----- Given information -----

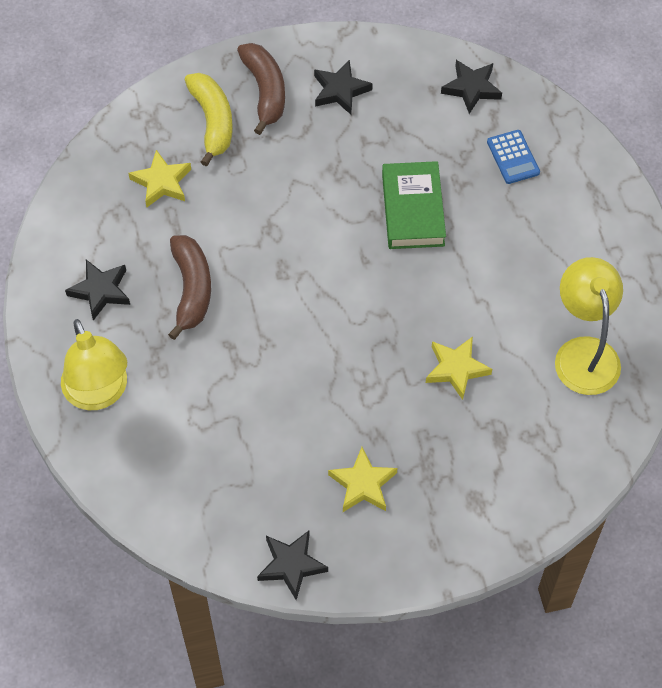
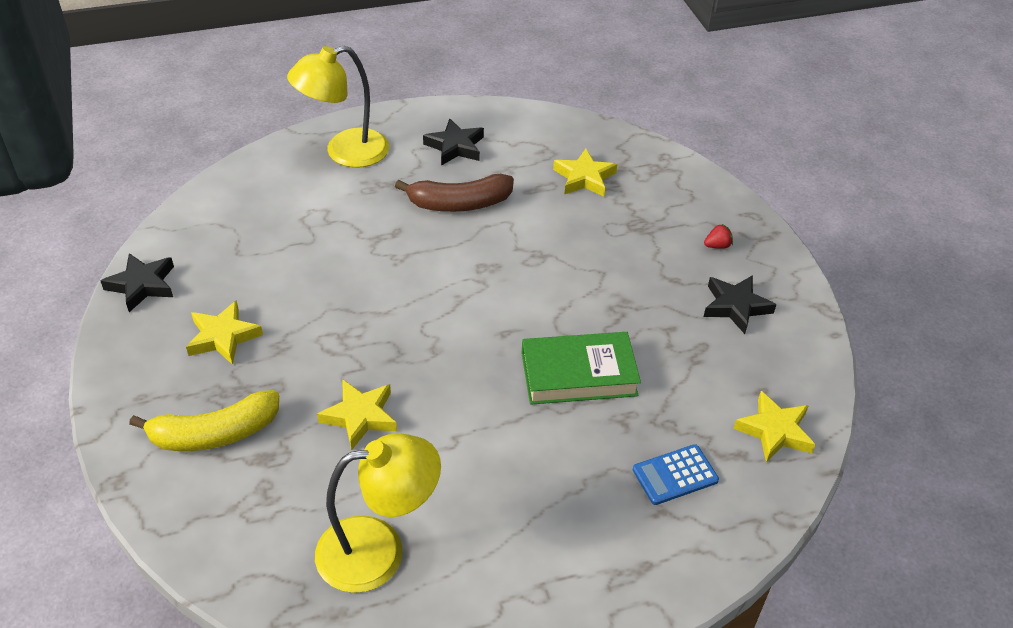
camera: 85 degrees right, 15 degrees down
(213, 122) = (667, 209): yellow banana -> yellow banana (214, 434)
(265, 91) = (717, 246): brown banana -> red strawberry
(471, 88) = (774, 431): black star -> yellow star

-----

Everything above except the pictures must be restated exactly.

• **Response for this exercise**
camera: 85 degrees right, 15 degrees down
(213, 122) = (667, 209): yellow banana -> yellow banana (214, 434)
(265, 91) = (717, 246): brown banana -> red strawberry
(471, 88) = (774, 431): black star -> yellow star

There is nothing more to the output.